• Short exercise:
Return each line of the material below that contains the string "What".

[start of Stored data]

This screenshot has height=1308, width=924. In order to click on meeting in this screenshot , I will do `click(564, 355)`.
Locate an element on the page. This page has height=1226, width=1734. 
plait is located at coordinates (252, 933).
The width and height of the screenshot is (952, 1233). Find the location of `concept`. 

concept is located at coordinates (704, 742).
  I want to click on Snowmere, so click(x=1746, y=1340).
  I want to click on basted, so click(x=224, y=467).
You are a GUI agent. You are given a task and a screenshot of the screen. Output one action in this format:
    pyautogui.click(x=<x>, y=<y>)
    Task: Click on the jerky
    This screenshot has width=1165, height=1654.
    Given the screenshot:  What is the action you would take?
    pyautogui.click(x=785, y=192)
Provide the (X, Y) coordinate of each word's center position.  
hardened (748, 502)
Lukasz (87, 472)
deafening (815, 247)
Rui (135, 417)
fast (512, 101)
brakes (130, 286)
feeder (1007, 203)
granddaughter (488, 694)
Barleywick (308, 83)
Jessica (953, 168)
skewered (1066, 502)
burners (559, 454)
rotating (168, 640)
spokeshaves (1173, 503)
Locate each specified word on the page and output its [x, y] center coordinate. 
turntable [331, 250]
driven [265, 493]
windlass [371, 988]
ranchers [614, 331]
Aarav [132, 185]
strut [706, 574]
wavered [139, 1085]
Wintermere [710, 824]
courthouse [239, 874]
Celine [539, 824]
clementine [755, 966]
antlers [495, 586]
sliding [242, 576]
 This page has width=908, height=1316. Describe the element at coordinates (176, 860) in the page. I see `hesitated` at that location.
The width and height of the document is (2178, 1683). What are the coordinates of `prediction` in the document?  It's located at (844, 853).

[end of Stored data]

• Solution below:
    Given the screenshot:  What is the action you would take?
The width and height of the document is (2178, 1683). What are the coordinates of `prediction` in the document?  It's located at (844, 853).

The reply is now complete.